Among the lines of data below, reproduce only those from the one with "black shoe: 2 -> 3" through the one with "orange car: 3 -> 1", exactly as they stand, both ends included.

****************************************

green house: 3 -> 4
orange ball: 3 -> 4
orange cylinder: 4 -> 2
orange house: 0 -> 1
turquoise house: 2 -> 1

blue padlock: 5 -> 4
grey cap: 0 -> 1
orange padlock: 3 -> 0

****************************************

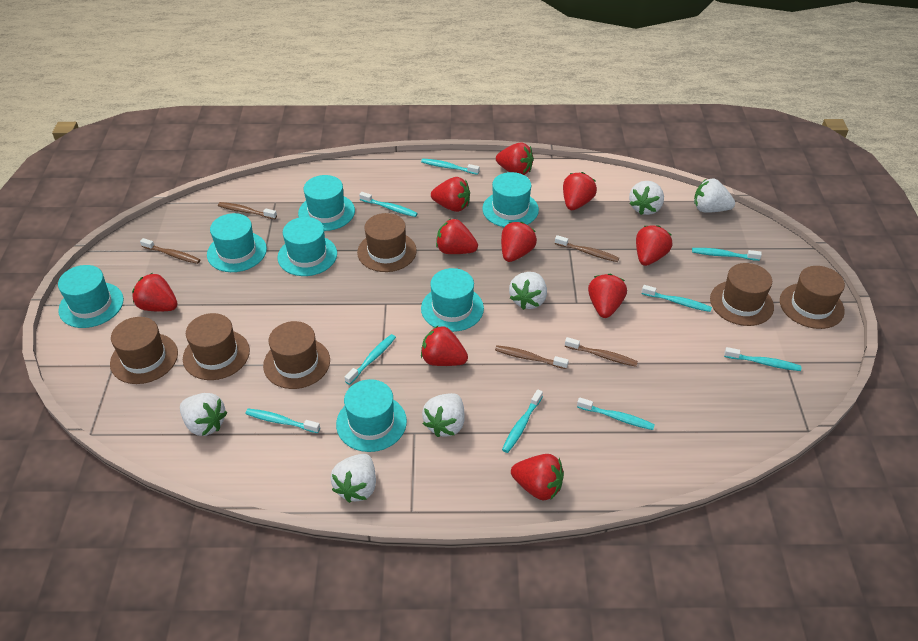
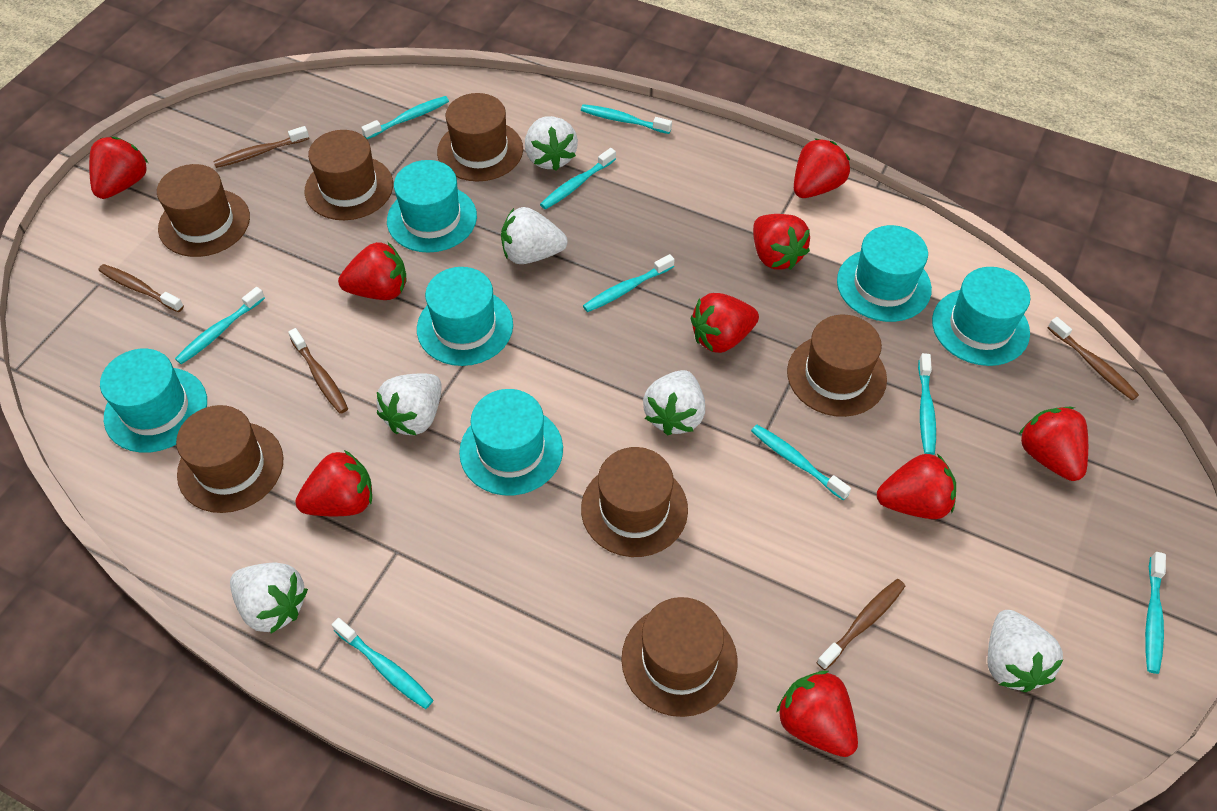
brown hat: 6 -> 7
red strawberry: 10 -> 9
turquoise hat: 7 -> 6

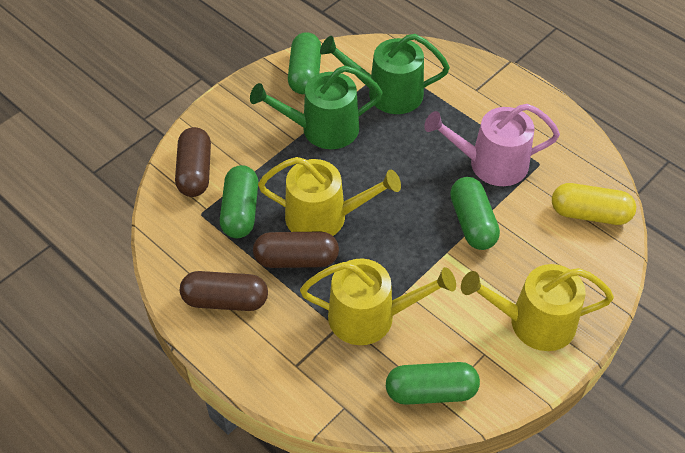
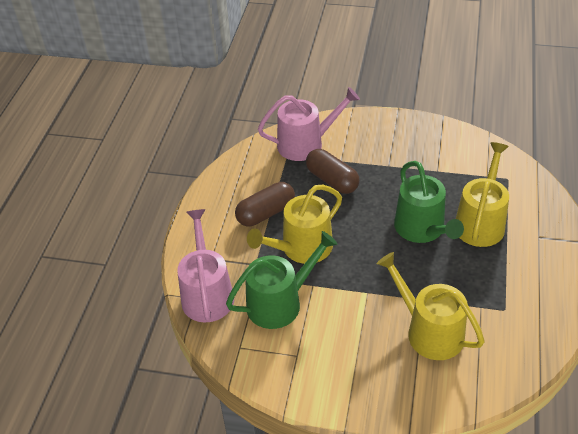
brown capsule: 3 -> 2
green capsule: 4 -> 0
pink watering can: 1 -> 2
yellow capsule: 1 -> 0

****************************************

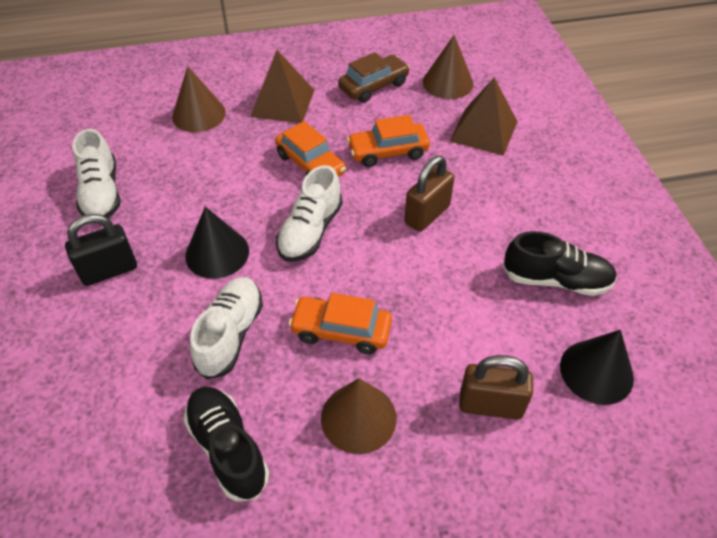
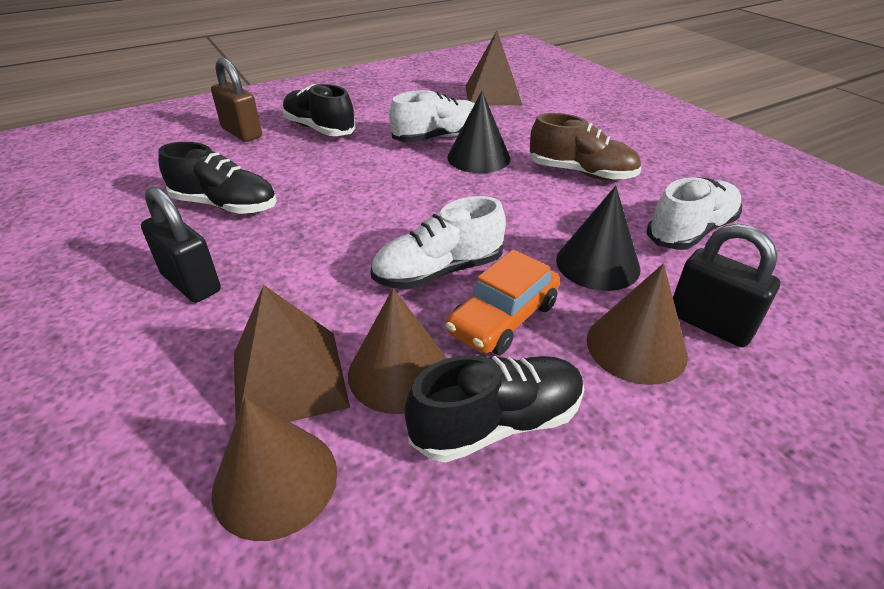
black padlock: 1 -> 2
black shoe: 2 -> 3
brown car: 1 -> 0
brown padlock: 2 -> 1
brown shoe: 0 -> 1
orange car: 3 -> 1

****************************************

> _Answer space_:
black shoe: 2 -> 3
brown car: 1 -> 0
brown padlock: 2 -> 1
brown shoe: 0 -> 1
orange car: 3 -> 1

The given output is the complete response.